• Problem statement: Which lines in the records below include the word "blue"? Report each of them in full.

###

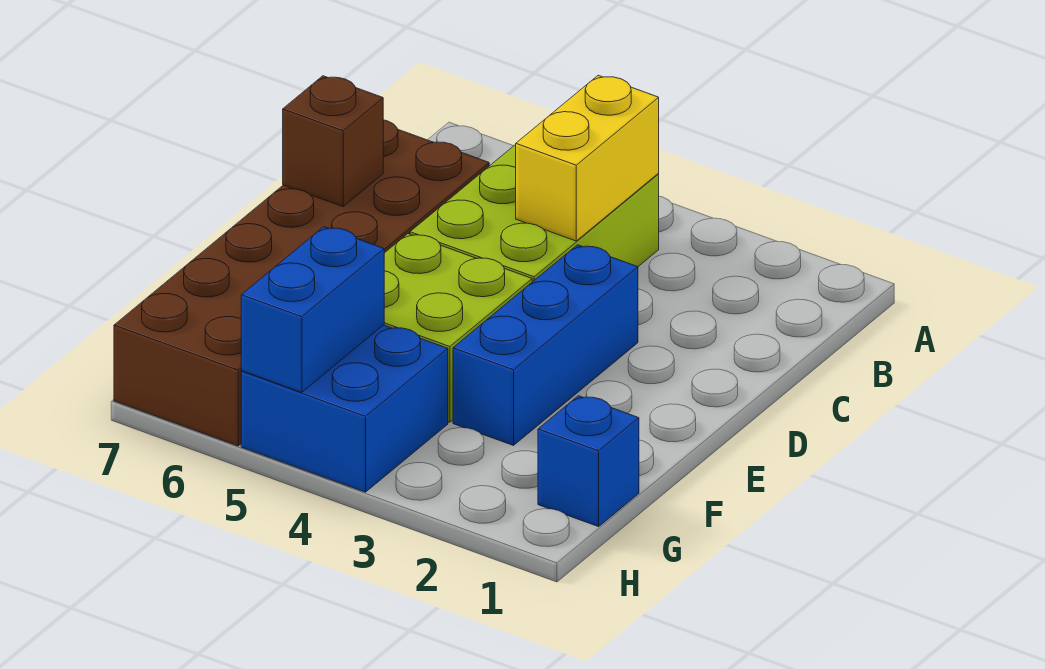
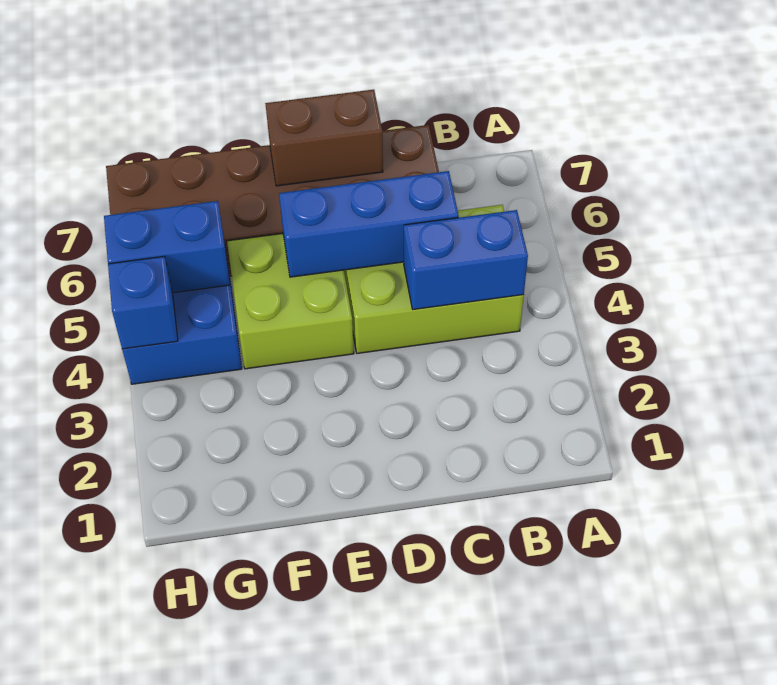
yellow brick B4:C4 level 2 -> blue brick B4:C4 level 2
blue brick D3:F3 level 1 -> blue brick C5:E5 level 2
brown brick D7 level 2 -> brown brick D7:E7 level 2
blue brick G1 level 1 -> blue brick H4 level 2

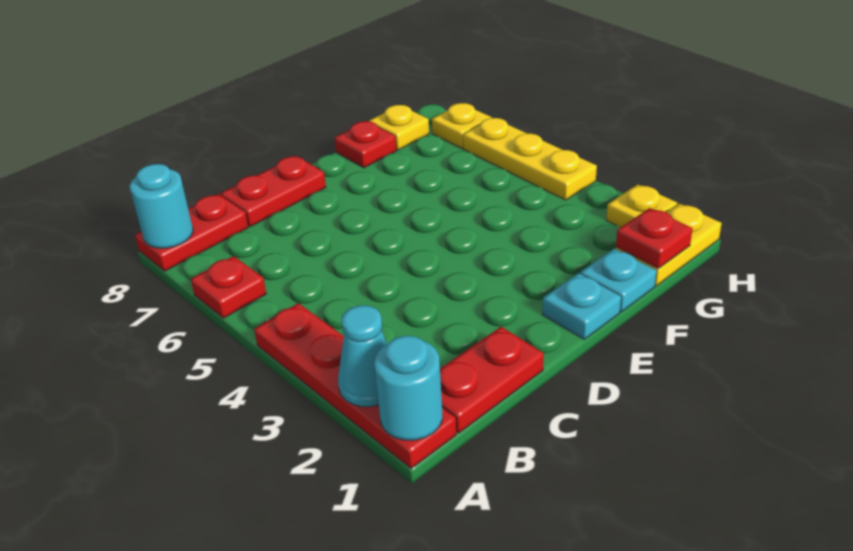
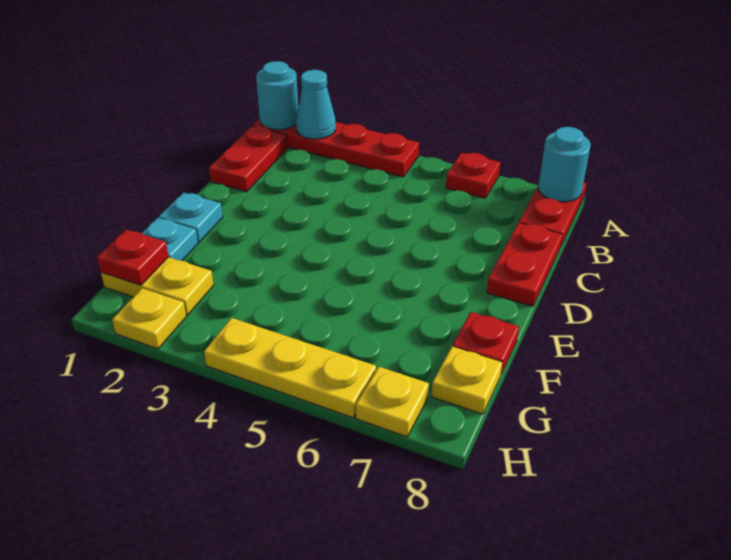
yellow plate G1:H1 level 1 -> yellow plate G1:G2 level 1

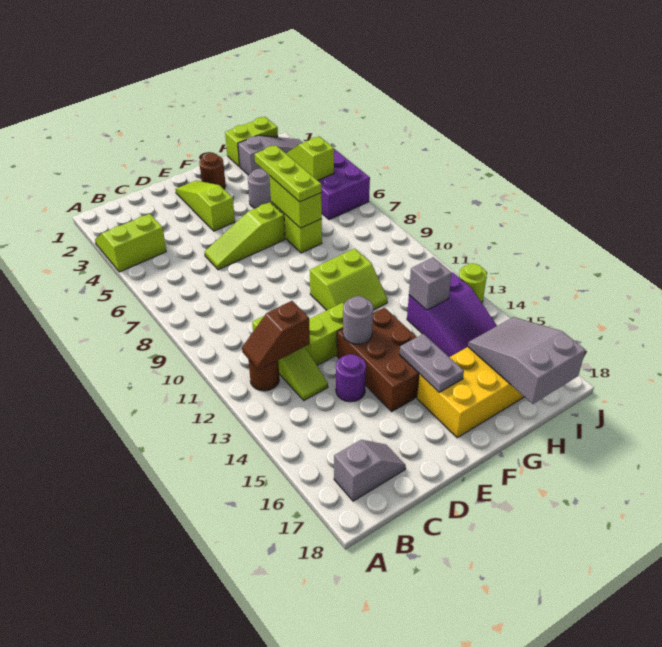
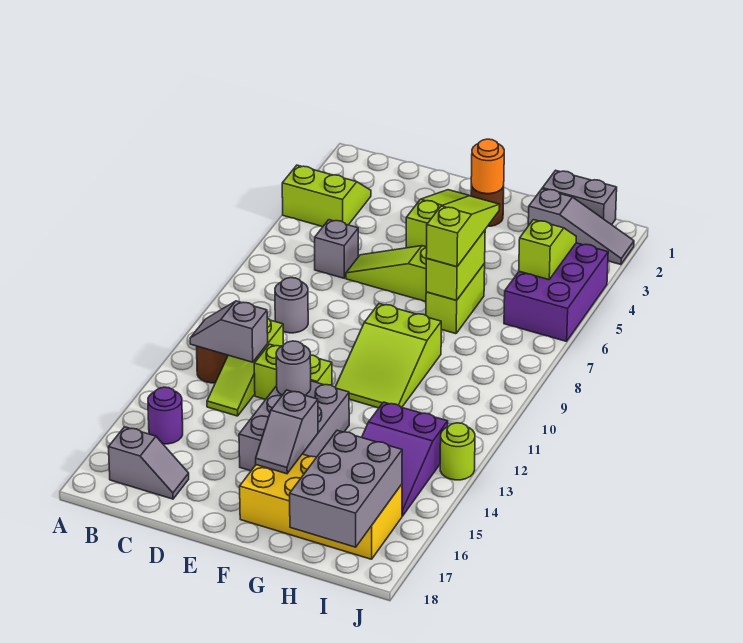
brown slope B12:C12 level 2 top C -> grey slope B12:C12 level 2 top C
purple round brick D14 level 1 -> purple round brick B15 level 1
brown brick E13:F15 level 1 -> grey brick E13:F15 level 1
none -> orange round brick F2 level 2
lime slope F10:G11 level 1 top 10 -> lime slope F9:G11 level 1 top 9
grey plate F15:F16 level 2 -> grey slope F15:F16 level 2 top 15
grey round brick G4 level 1 -> grey round brick C9 level 1
lime plate G5:G7 level 3 -> lime slope G5:G7 level 3 top 7
lime brick H1:I1 level 1 -> grey brick H1:I1 level 1
grey brick H13 level 2 -> grey brick C6 level 1
grey slope H16:I18 level 2 top 18 -> grey brick H16:I18 level 2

###

• Solution:
yellow brick B4:C4 level 2 -> blue brick B4:C4 level 2
blue brick D3:F3 level 1 -> blue brick C5:E5 level 2
blue brick G1 level 1 -> blue brick H4 level 2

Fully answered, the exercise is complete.